[MATERIAL SUPPLIED Boundary: Start]

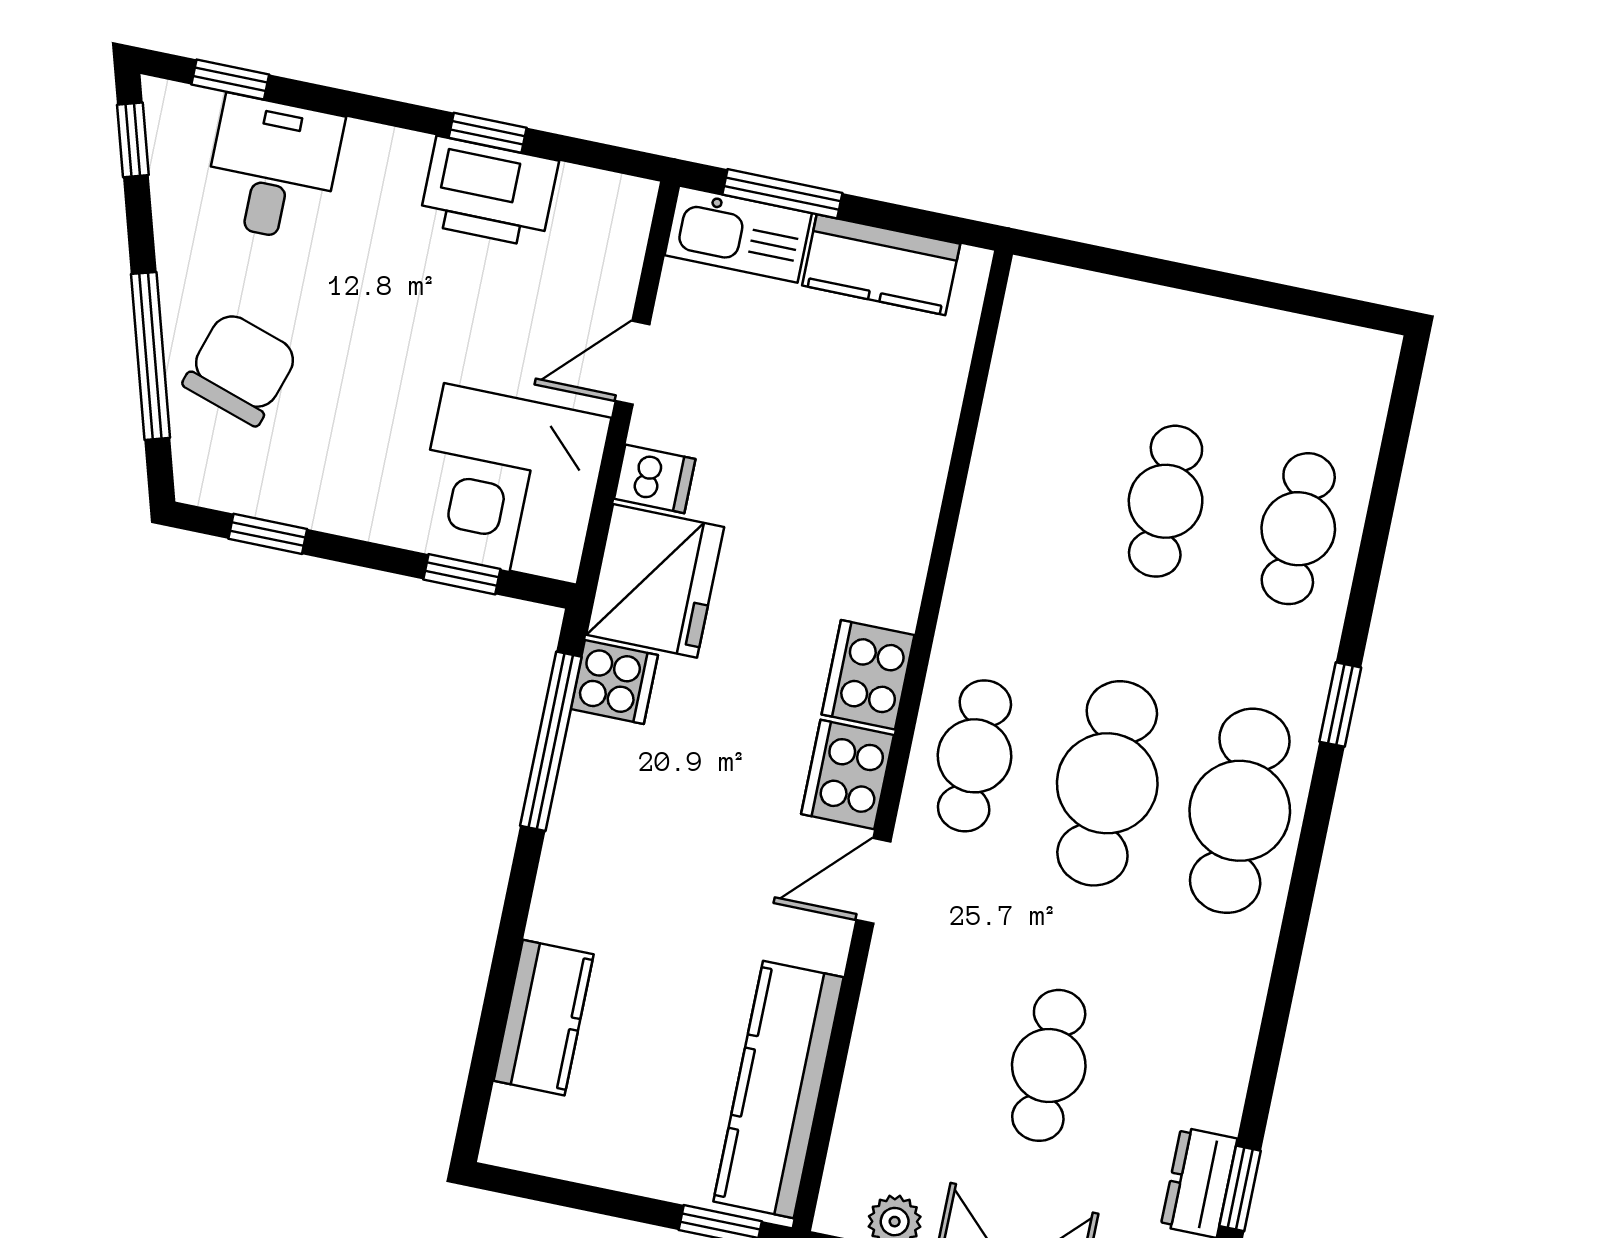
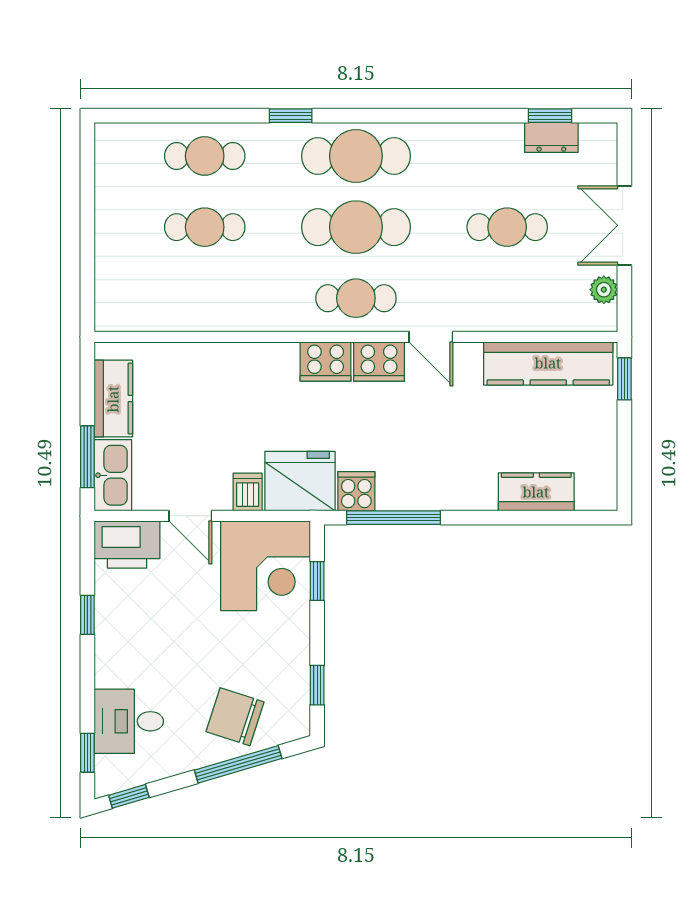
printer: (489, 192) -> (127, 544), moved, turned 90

[MATERIAL SUPPLIED Boundary: End]
[MATERIAL SUPPLIED Boundary: Start]

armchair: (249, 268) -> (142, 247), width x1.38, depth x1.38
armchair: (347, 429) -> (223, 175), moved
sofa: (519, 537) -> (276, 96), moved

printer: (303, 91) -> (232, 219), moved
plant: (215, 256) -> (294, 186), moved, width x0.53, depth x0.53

[MATERIAL SUPPLIED Boundary: End]
[MATERIAL SUPPLIED Boundary: Start]

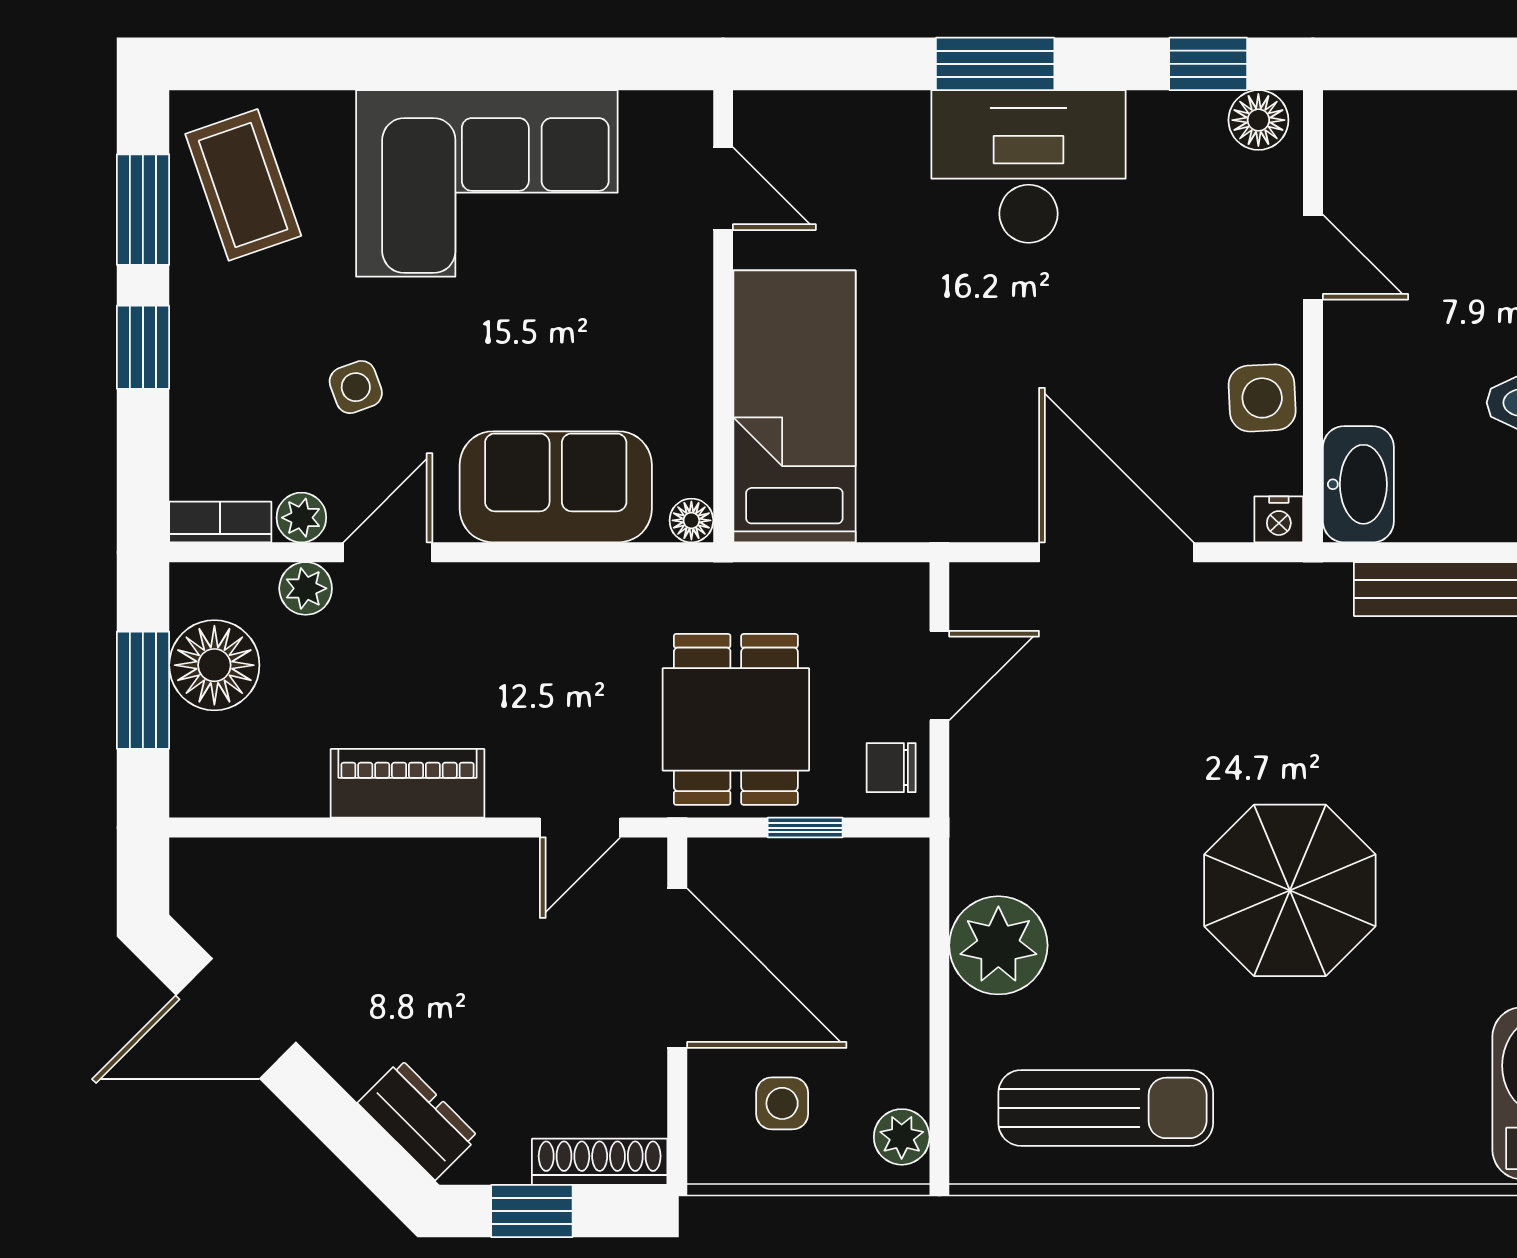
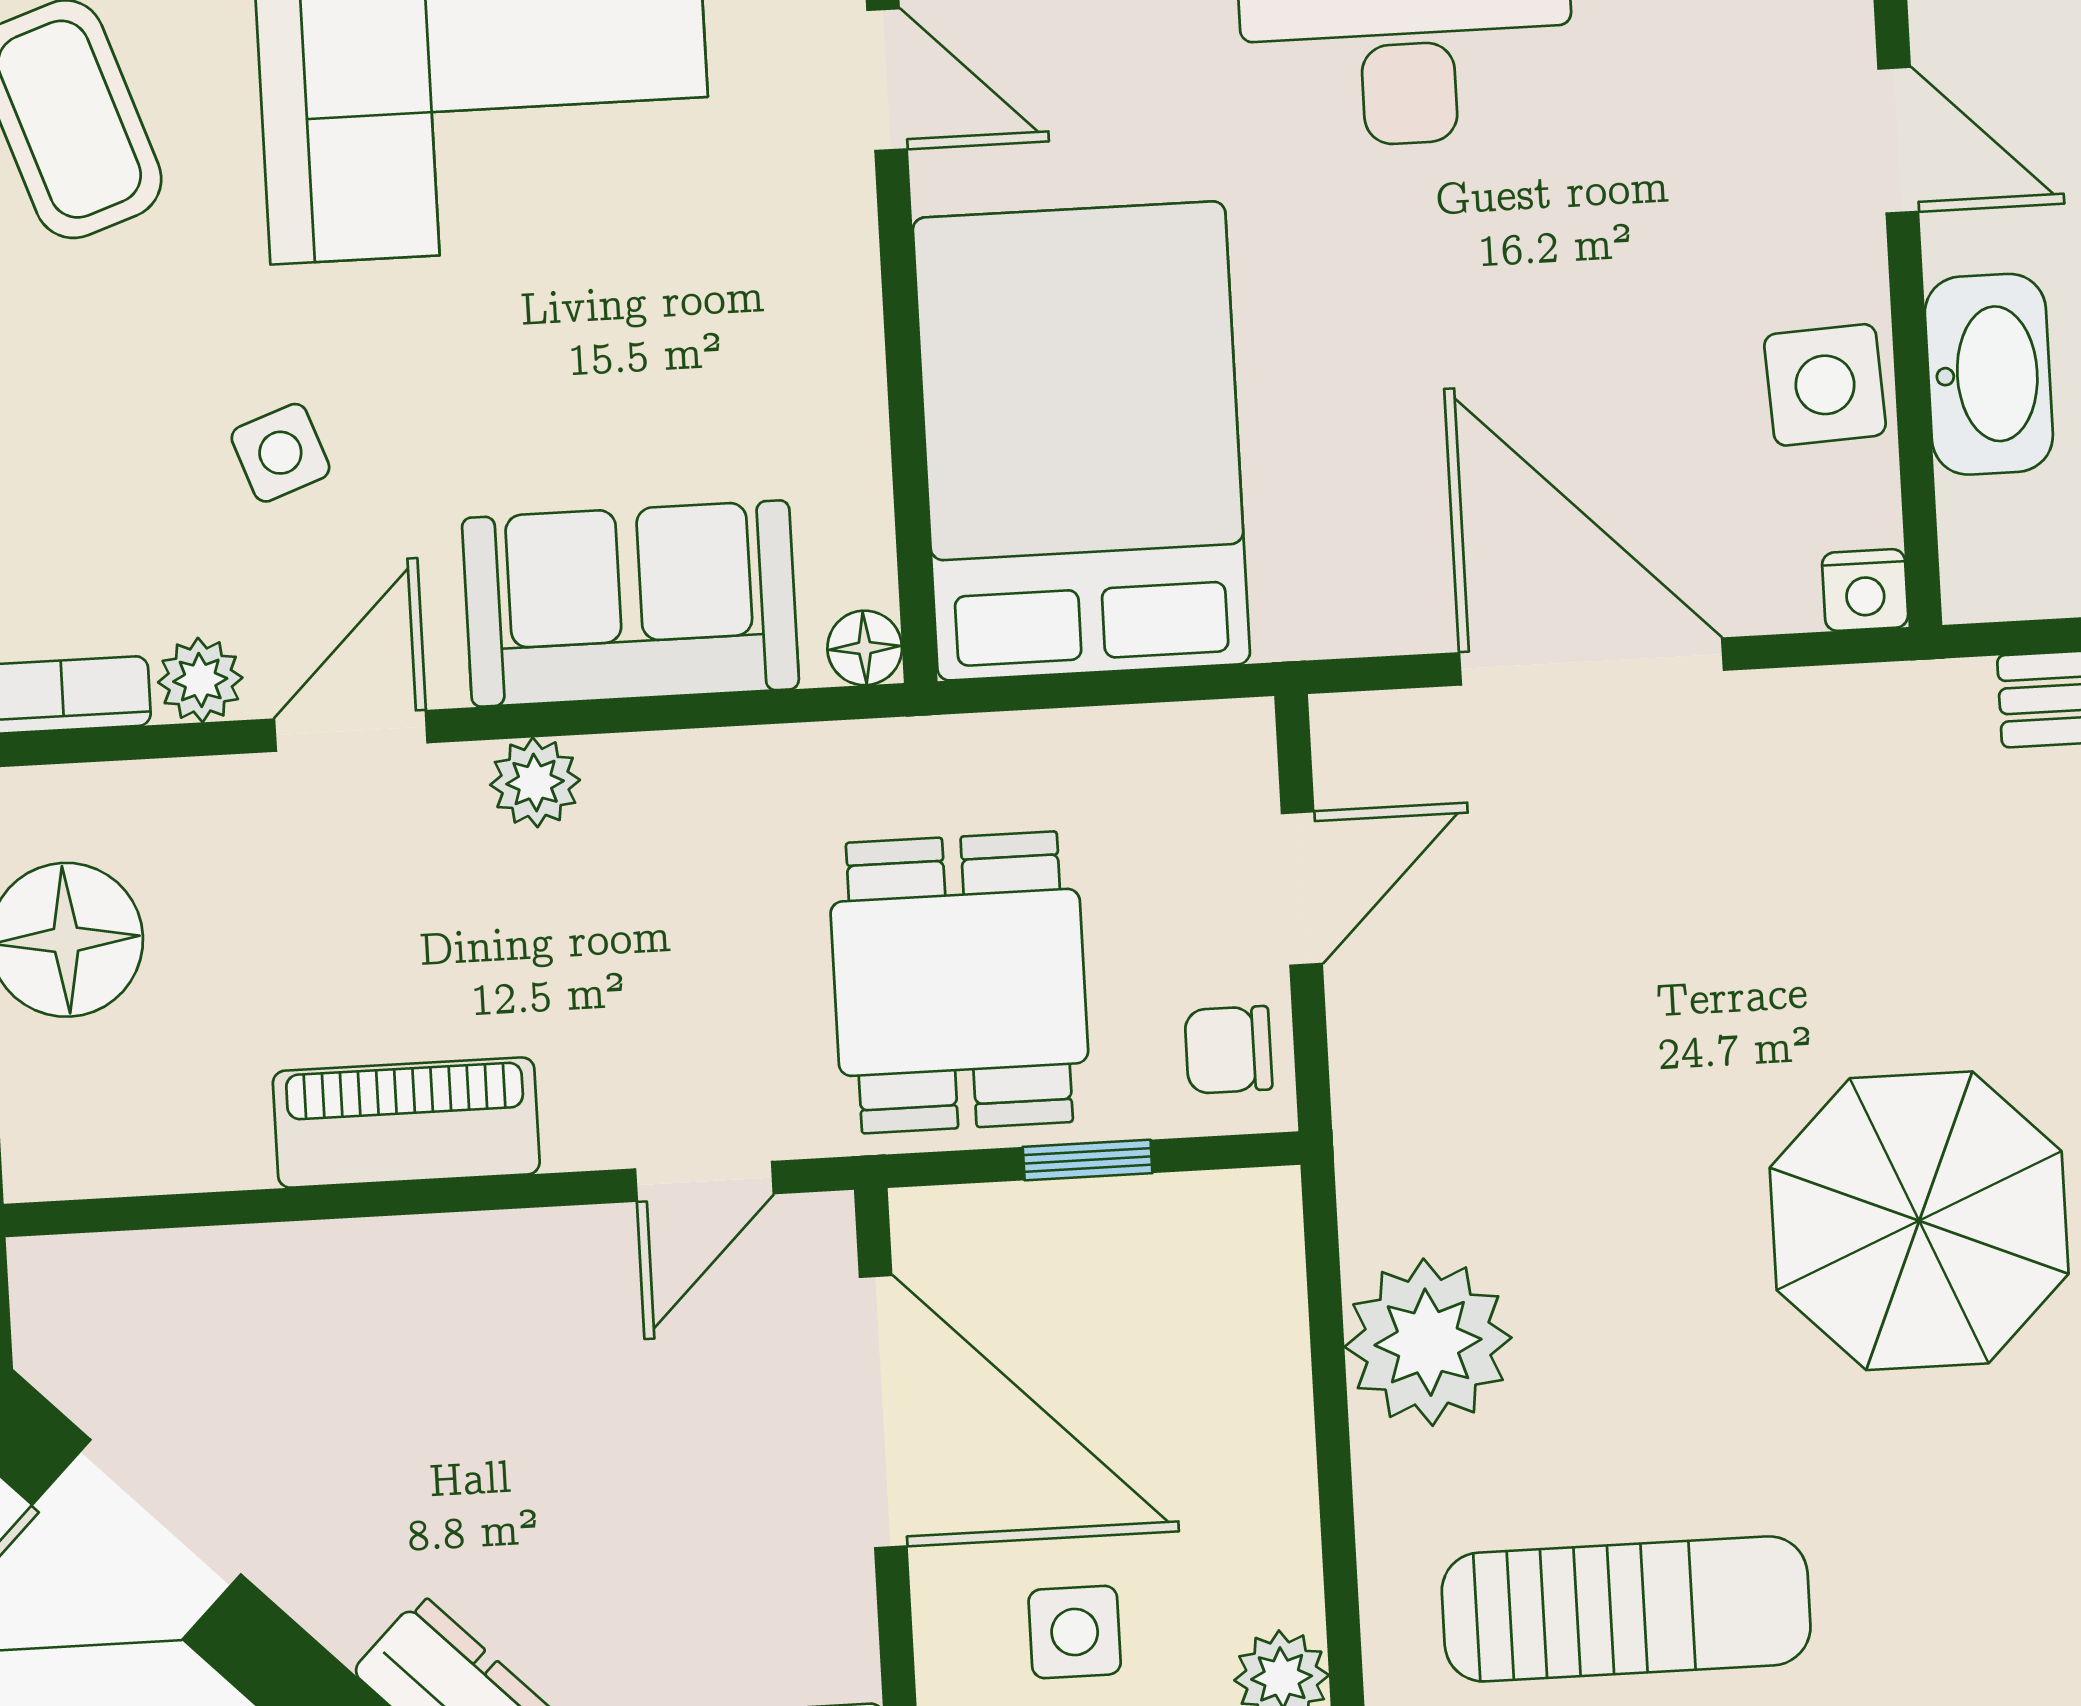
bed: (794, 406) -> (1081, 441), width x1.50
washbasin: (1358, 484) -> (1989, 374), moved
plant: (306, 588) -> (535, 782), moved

[MATERIAL SUPPLIED Boundary: End]

= WHAT THE TASK REQUIRES =
Only the lines above from the one with "bed: (794, 406) -> (1081, 441), width x1.50" up to and including the one with "plant: (306, 588) -> (535, 782), moved" should be repeated, exactly as written.

= SOLUTION TO THIS TASK =
bed: (794, 406) -> (1081, 441), width x1.50
washbasin: (1358, 484) -> (1989, 374), moved
plant: (306, 588) -> (535, 782), moved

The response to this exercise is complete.